(What to work on): All of the records that follow need to be copied word for word, without the pictures.

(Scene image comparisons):

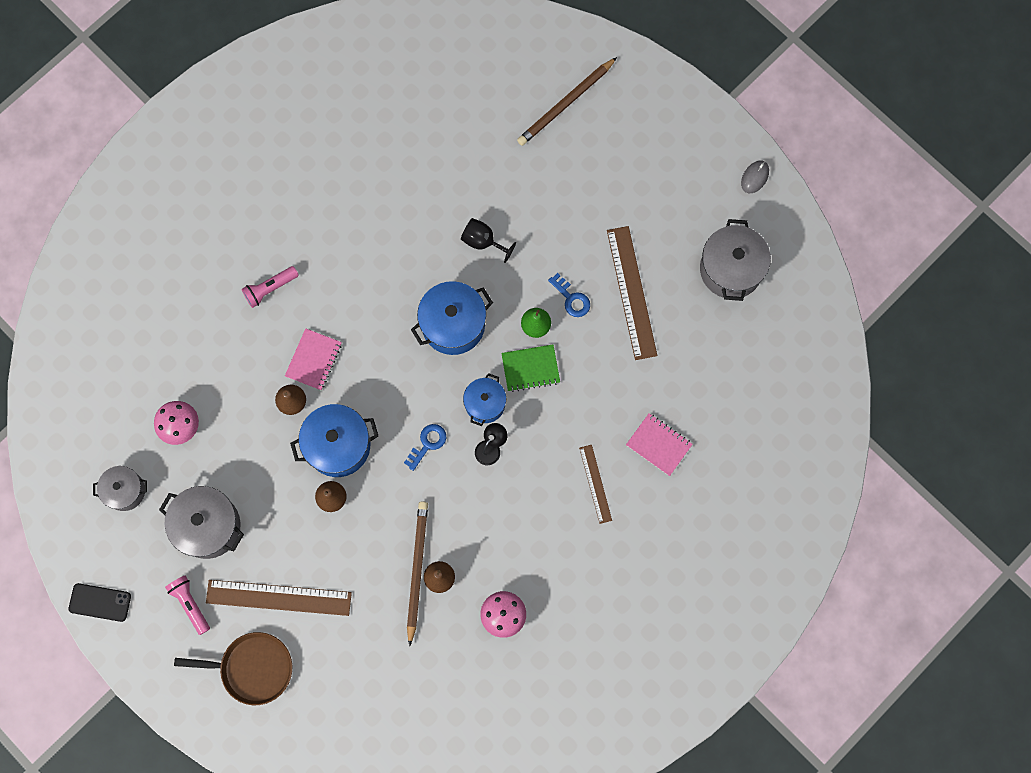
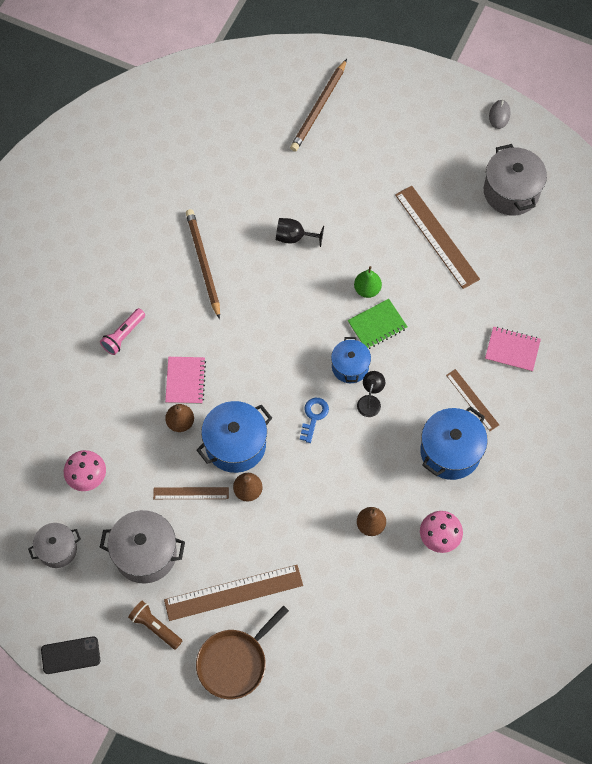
camera: 20 degrees left, 10 degrees down
(190, 604) = (155, 627): pink flashlight -> brown flashlight
(253, 668) = (234, 662): brown pan -> brown pan turned 150 degrees clockwise
(275, 480) = (191, 493): none -> brown ruler
(417, 570) = (347, 525): brown pencil -> brown pencil (203, 263)
(453, 324) = (296, 312): blue pot -> blue pot (450, 451)
(571, 299) = (388, 258): blue key -> none

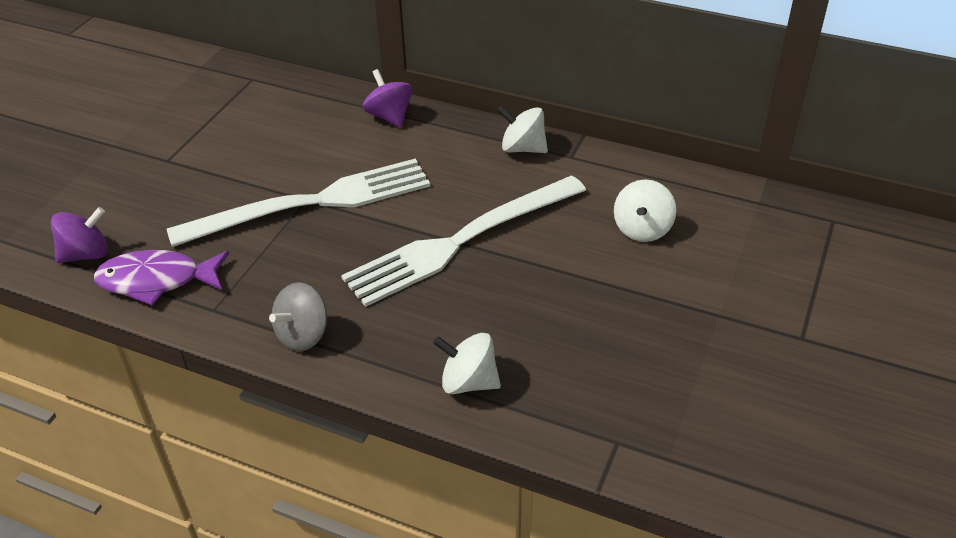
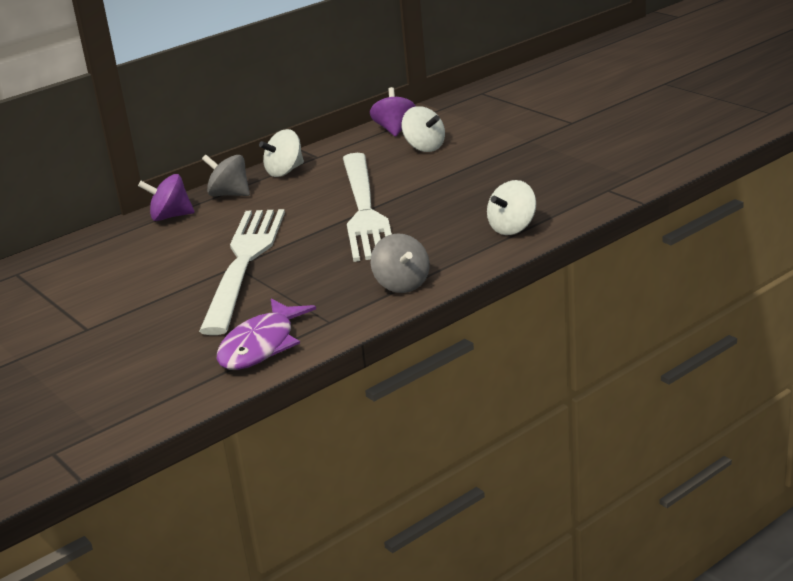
camera: 60 degrees left, 15 degrees down
(86, 254) = (179, 381): purple spinning top -> purple spinning top (395, 130)
(452, 133) = (229, 194): none -> grey spinning top

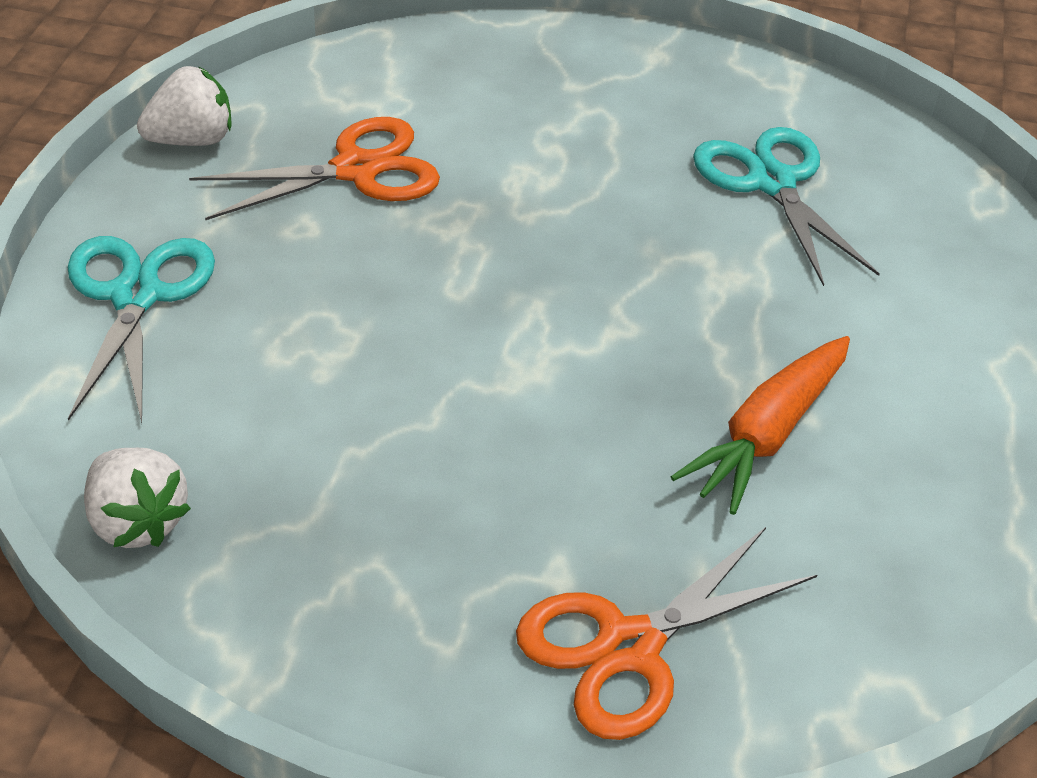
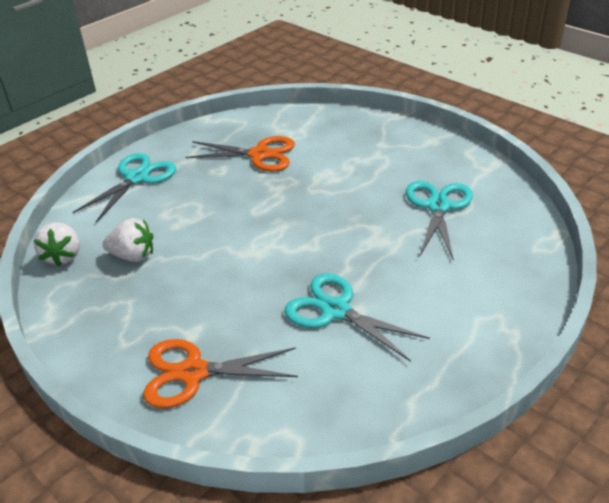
camera: 35 degrees right, 5 degrees down
(191, 140) = (208, 128): white strawberry -> white strawberry (133, 256)
(768, 434) = (335, 310): orange carrot -> turquoise scissors

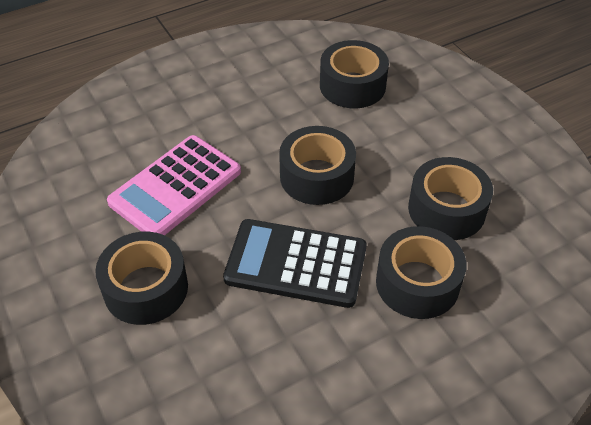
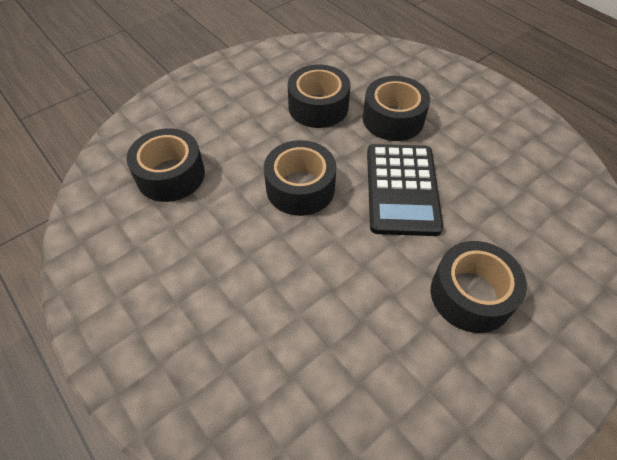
camera: 100 degrees left, 5 degrees up
(175, 187) = (341, 302): pink calculator -> none

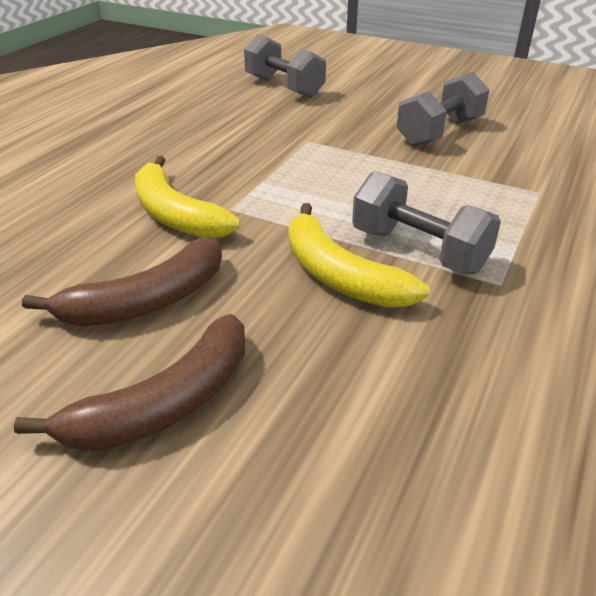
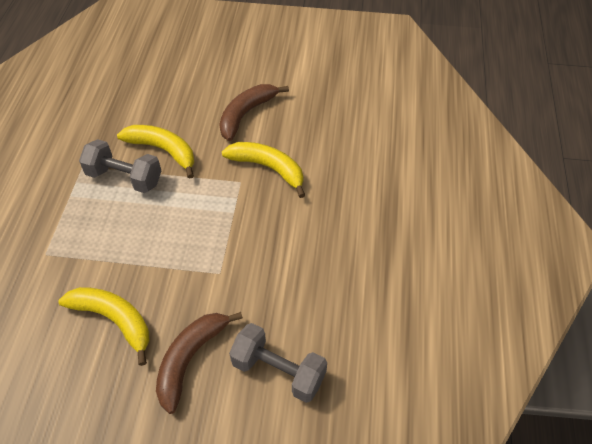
camera: 160 degrees right, 15 degrees up
(165, 403) = (211, 80): brown banana -> brown banana (190, 359)
(439, 132) = (114, 320): grey dumbbell -> yellow banana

(Answer to this exercise):
camera: 20 degrees left, 10 degrees down
(190, 604) = (155, 627): pink flashlight -> brown flashlight
(253, 668) = (234, 662): brown pan -> brown pan turned 150 degrees clockwise
(275, 480) = (191, 493): none -> brown ruler
(417, 570) = (347, 525): brown pencil -> brown pencil (203, 263)
(453, 324) = (296, 312): blue pot -> blue pot (450, 451)
(571, 299) = (388, 258): blue key -> none

camera: 60 degrees left, 15 degrees down
(86, 254) = (179, 381): purple spinning top -> purple spinning top (395, 130)
(452, 133) = (229, 194): none -> grey spinning top

camera: 35 degrees right, 5 degrees down
(191, 140) = (208, 128): white strawberry -> white strawberry (133, 256)
(768, 434) = (335, 310): orange carrot -> turquoise scissors

camera: 100 degrees left, 5 degrees up
(175, 187) = (341, 302): pink calculator -> none

camera: 160 degrees right, 15 degrees up
(165, 403) = (211, 80): brown banana -> brown banana (190, 359)
(439, 132) = (114, 320): grey dumbbell -> yellow banana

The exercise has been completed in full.